» To do
Output exactly the lines below, starting with the line that has "(548, 160) = (465, 147): purple" and going on through the line that has "(828, 358) = (742, 224): pink", both included, and no other lines.

» Information shown
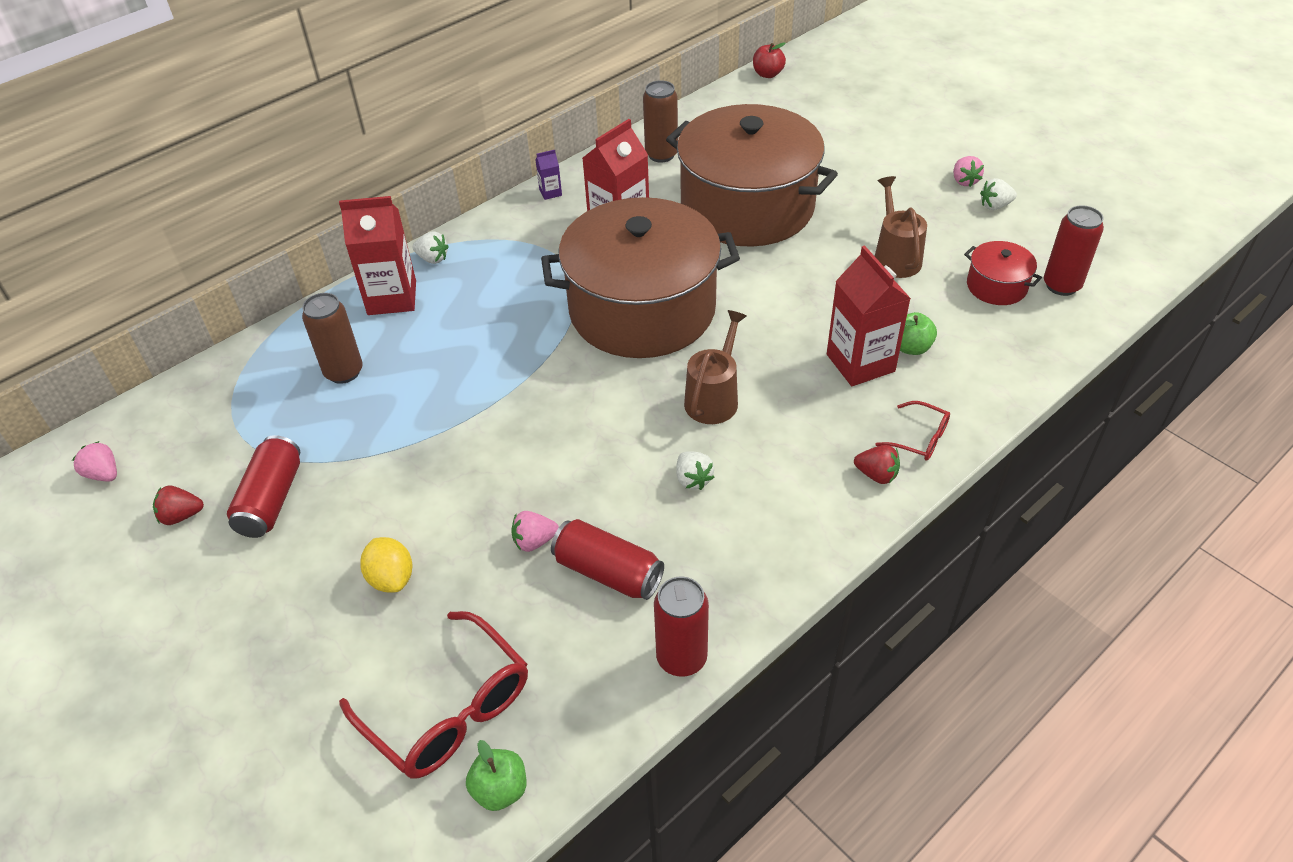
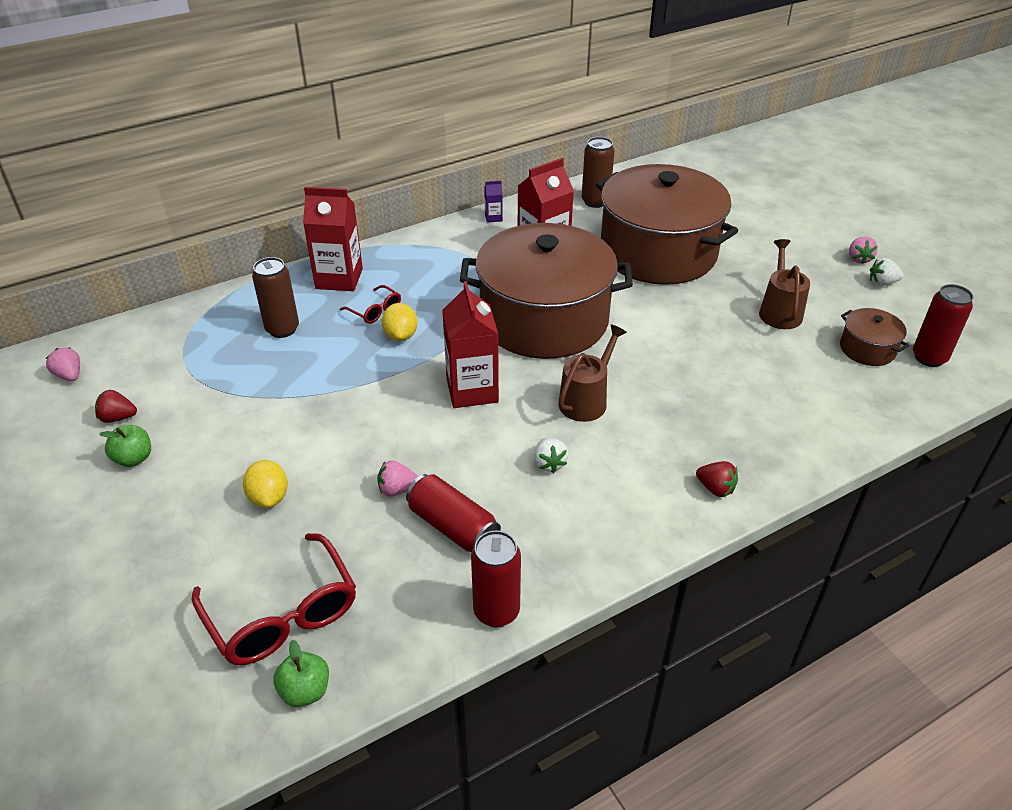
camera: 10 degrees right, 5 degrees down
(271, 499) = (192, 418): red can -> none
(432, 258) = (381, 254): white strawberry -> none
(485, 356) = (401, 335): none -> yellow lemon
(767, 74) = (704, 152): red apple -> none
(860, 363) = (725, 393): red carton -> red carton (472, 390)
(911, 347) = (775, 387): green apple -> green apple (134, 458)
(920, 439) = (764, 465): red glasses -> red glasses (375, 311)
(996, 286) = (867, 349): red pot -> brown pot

--

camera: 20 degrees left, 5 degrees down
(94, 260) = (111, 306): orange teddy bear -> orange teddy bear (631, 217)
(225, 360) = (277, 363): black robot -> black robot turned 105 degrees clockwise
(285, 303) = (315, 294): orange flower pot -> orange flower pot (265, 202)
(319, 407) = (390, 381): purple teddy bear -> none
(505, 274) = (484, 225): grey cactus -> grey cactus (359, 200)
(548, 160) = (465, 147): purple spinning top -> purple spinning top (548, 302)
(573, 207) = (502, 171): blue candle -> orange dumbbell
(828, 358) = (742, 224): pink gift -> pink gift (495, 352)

---

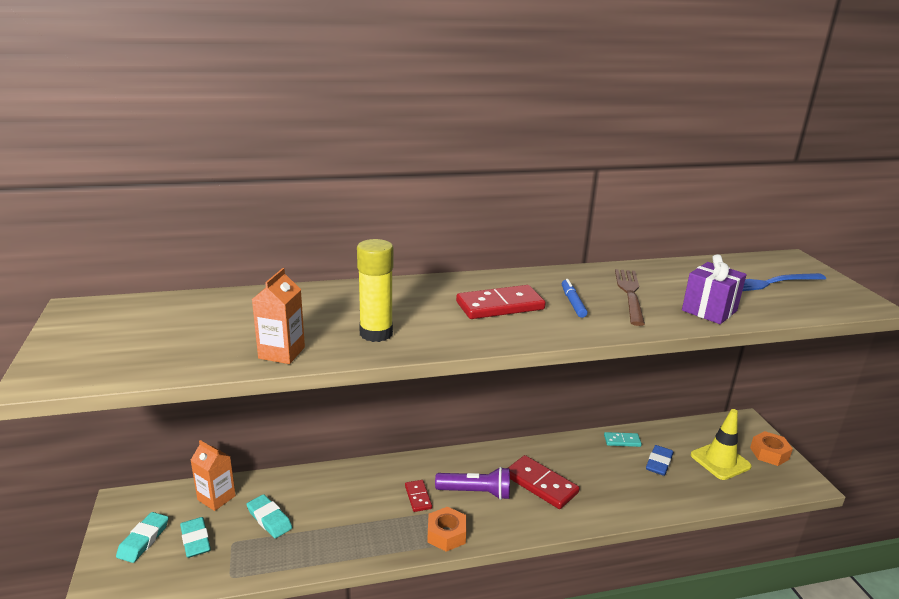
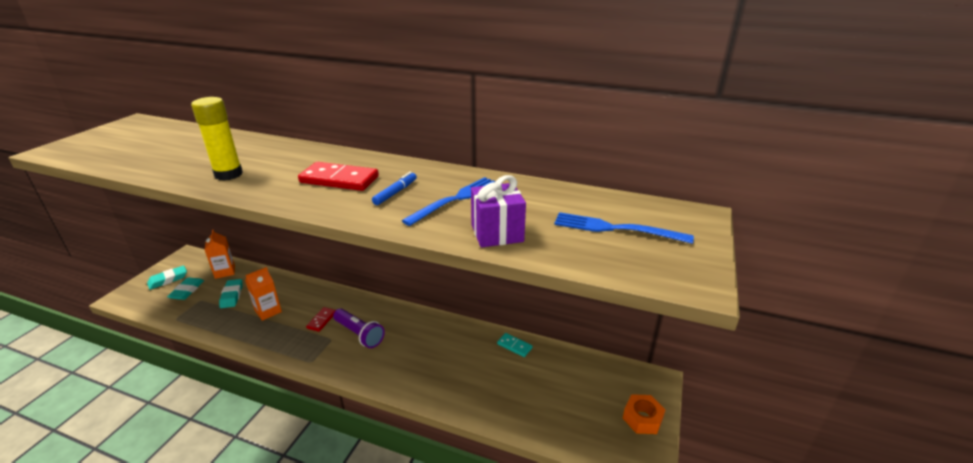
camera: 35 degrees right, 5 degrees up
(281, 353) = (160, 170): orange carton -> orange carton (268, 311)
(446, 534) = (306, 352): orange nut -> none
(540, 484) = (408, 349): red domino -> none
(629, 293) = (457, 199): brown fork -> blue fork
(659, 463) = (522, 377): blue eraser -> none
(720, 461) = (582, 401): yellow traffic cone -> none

» Your solution
(548, 160) = (465, 147): purple spinning top -> purple spinning top (548, 302)
(573, 207) = (502, 171): blue candle -> orange dumbbell
(828, 358) = (742, 224): pink gift -> pink gift (495, 352)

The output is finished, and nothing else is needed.